How to complete this task – Print every entry, word for word, and skip the images.

Entries provided –
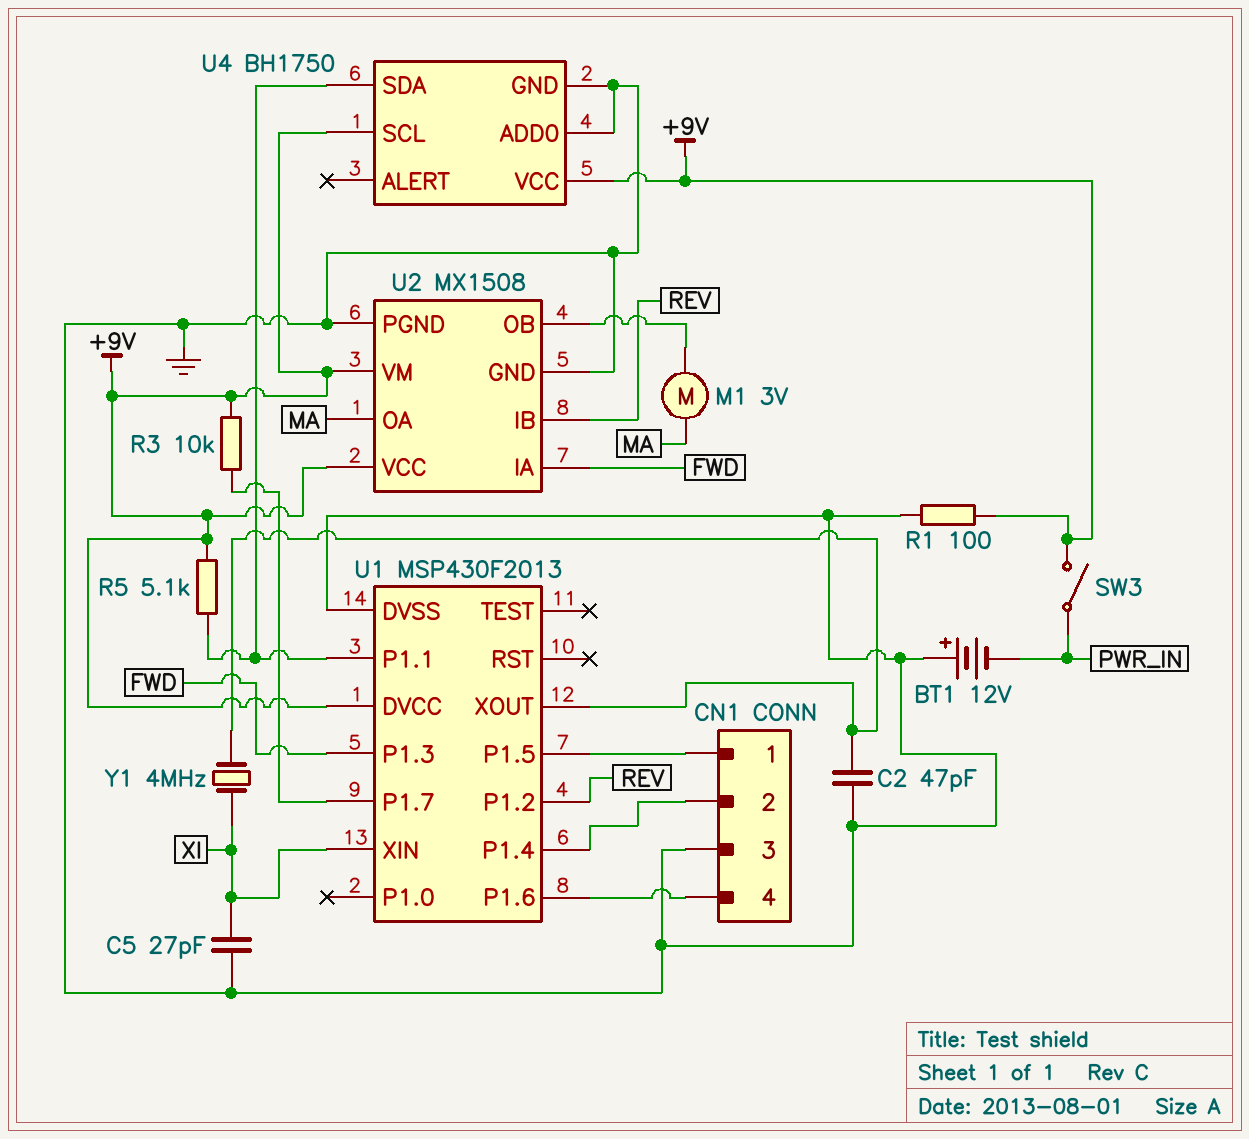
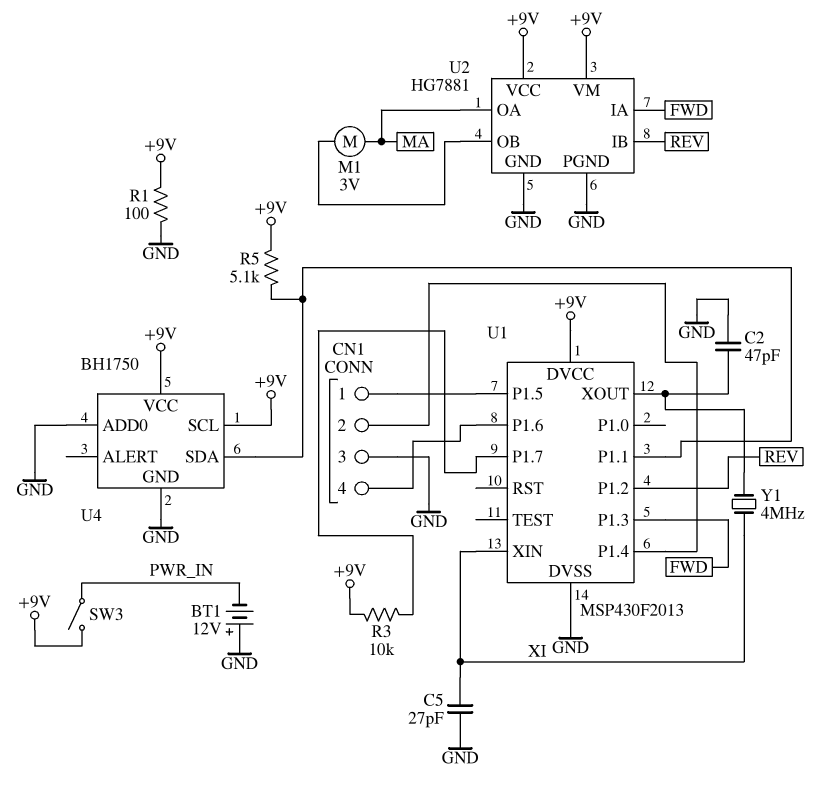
U2: MX1508 -> HG7881

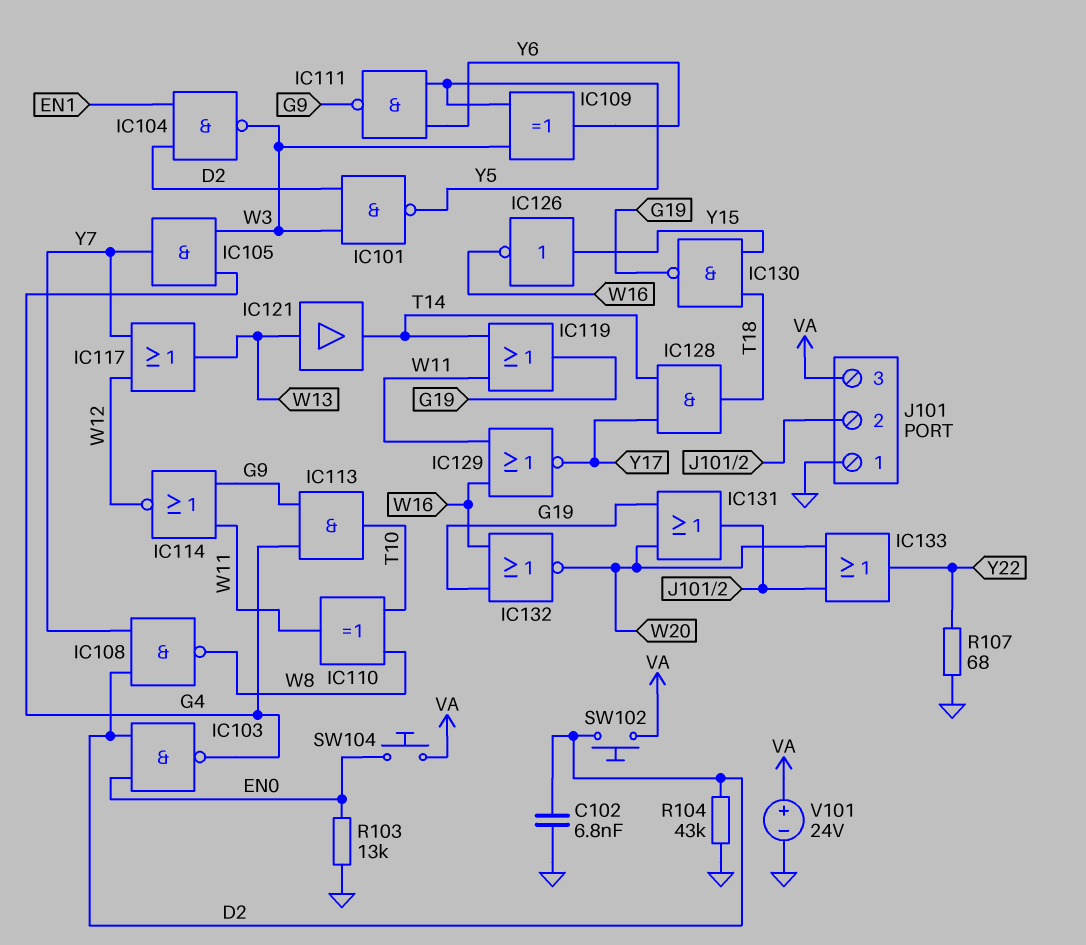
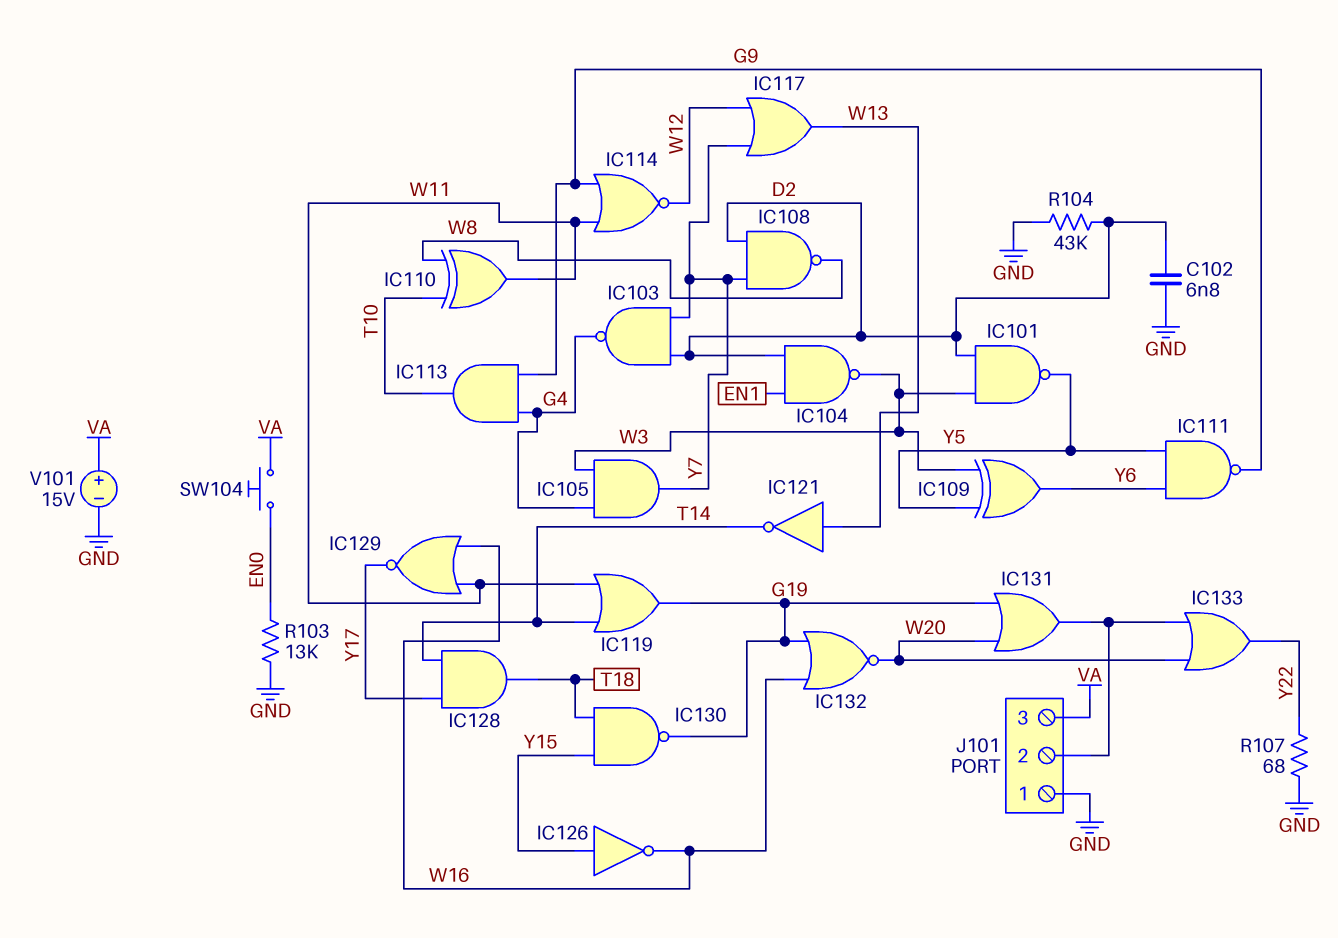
IC103: NAND (in D2, in EN0, out G4) -> NAND (in D2, in Y7, out G4)
IC121: buffer (in W13, out T14) -> NOT (in W13, out T14)
SW102: button (D2, VA) -> none
V101: 24V (plus VA, minus GND) -> 15V (plus VA, minus GND)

Solution below –
U2: MX1508 -> HG7881

IC103: NAND (in D2, in EN0, out G4) -> NAND (in D2, in Y7, out G4)
IC121: buffer (in W13, out T14) -> NOT (in W13, out T14)
SW102: button (D2, VA) -> none
V101: 24V (plus VA, minus GND) -> 15V (plus VA, minus GND)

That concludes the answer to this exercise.